[PROVIDED ENTRIES]:
=== Begin Enclosure ===

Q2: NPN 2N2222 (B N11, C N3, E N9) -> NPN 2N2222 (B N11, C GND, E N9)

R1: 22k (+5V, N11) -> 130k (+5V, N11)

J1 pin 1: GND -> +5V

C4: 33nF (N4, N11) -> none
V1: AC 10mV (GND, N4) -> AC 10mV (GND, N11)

=== End Enclosure ===
=== Begin Enclosure ===

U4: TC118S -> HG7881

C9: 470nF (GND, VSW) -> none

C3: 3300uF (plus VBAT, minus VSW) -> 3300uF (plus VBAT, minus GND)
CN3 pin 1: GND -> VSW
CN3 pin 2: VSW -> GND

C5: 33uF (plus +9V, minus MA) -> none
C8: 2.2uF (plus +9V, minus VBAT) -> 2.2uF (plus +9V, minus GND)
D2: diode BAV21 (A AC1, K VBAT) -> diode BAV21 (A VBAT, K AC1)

=== End Enclosure ===
=== Begin Enclosure ===

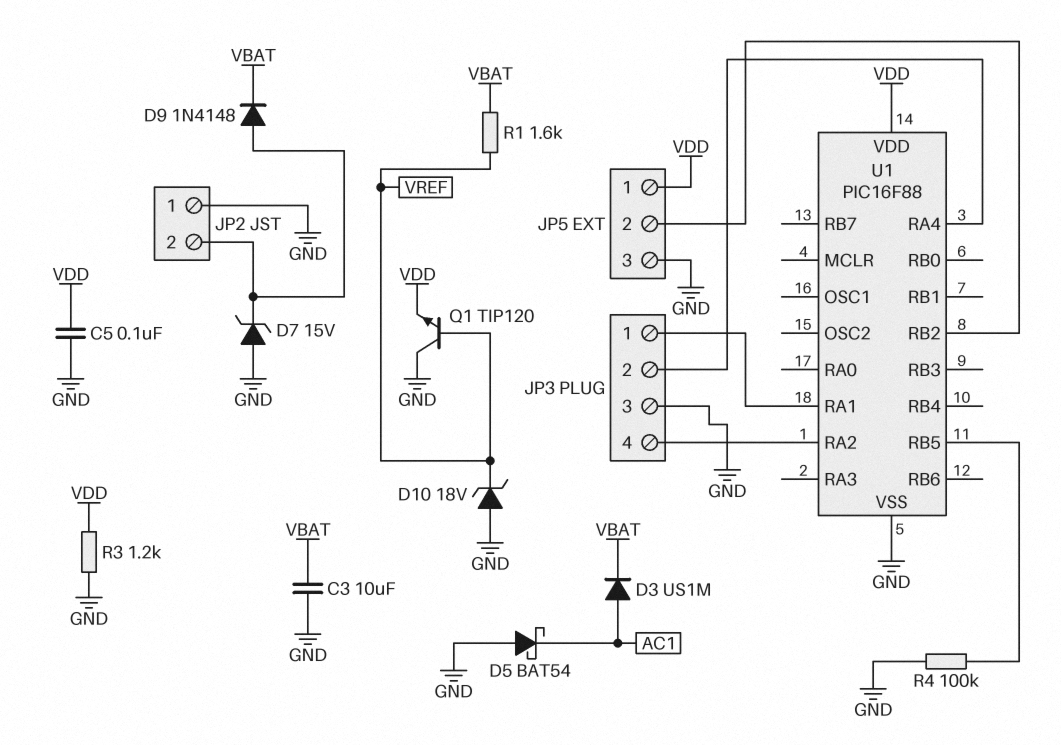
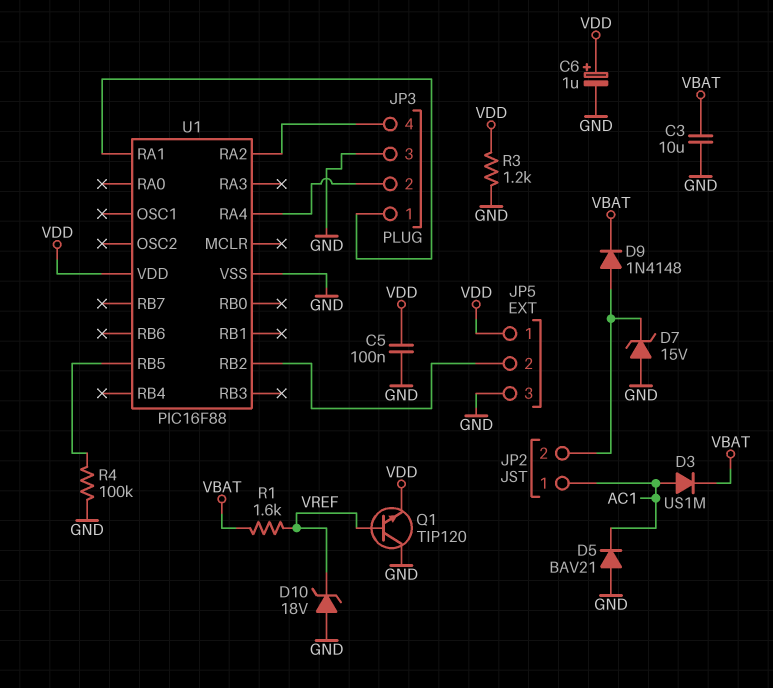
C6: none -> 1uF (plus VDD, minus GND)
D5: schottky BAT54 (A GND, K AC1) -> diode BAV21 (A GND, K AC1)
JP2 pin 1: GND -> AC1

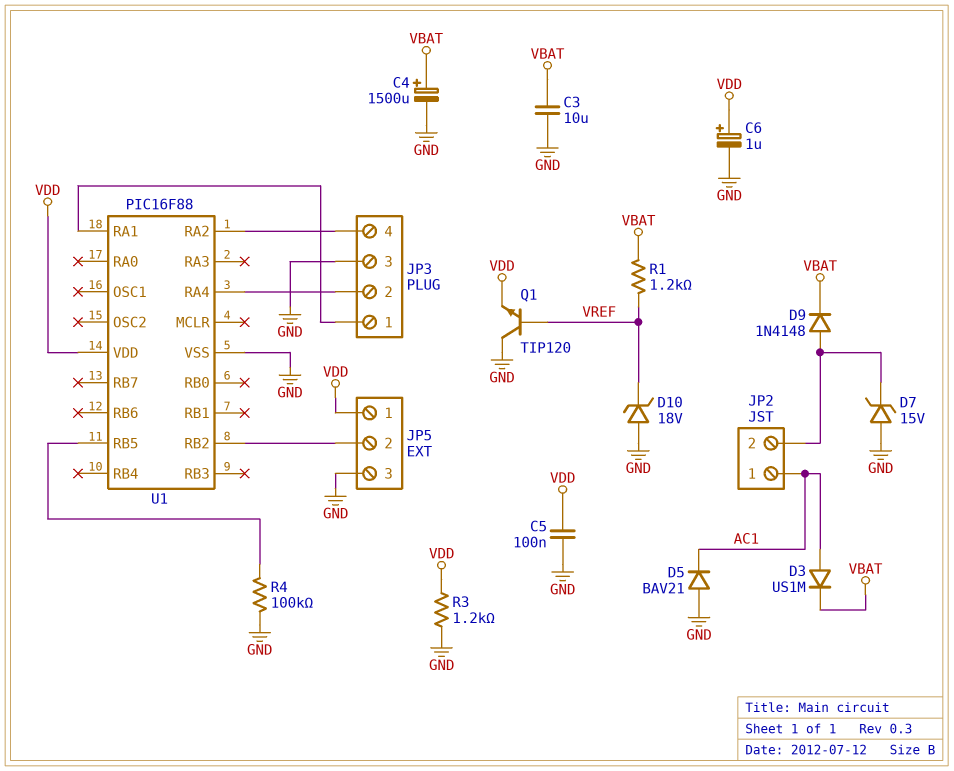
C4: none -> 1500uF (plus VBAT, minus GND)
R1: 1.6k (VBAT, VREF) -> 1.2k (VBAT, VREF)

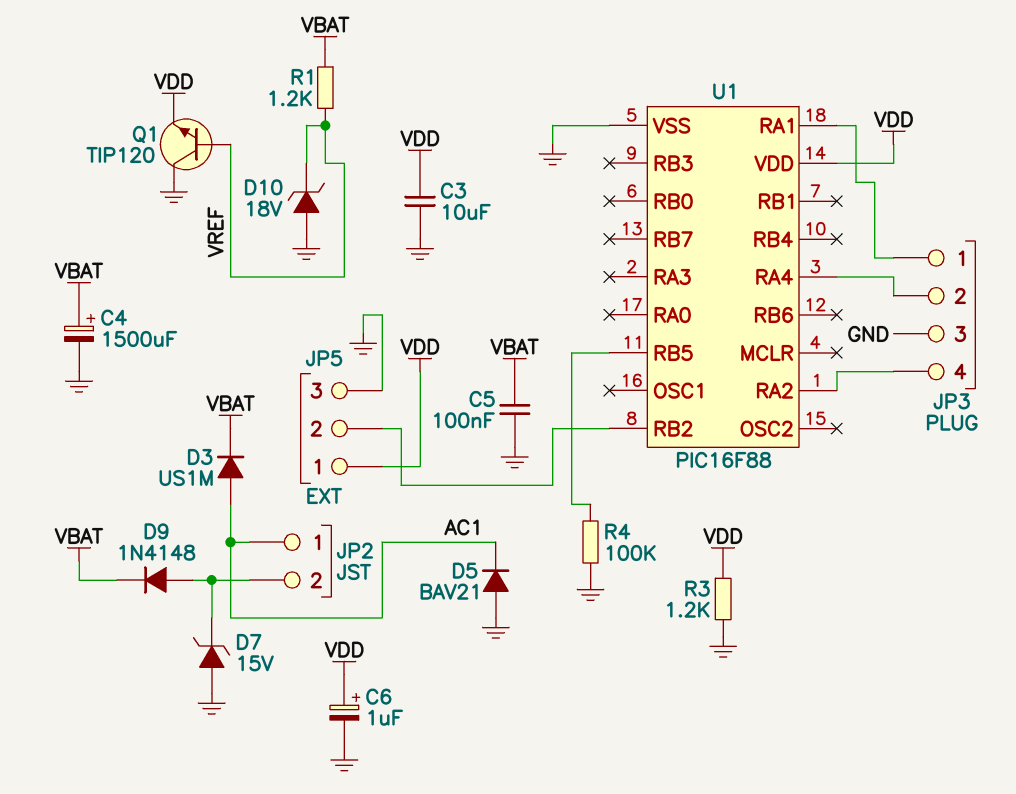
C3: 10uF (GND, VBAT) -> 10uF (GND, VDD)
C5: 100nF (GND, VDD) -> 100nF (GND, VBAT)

=== End Enclosure ===

[EXERCISE DESCRIPTION]: When the line with "Q2: NPN 2N2222" is reached in the data above, begin copying, and stop after the line with "V1: AC 10mV (GND, N4) -> AC 10mV (GND, N11)"; copy each line exactly, both ends included.

[ANSWER TO THE PROBLEM]:
Q2: NPN 2N2222 (B N11, C N3, E N9) -> NPN 2N2222 (B N11, C GND, E N9)

R1: 22k (+5V, N11) -> 130k (+5V, N11)

J1 pin 1: GND -> +5V

C4: 33nF (N4, N11) -> none
V1: AC 10mV (GND, N4) -> AC 10mV (GND, N11)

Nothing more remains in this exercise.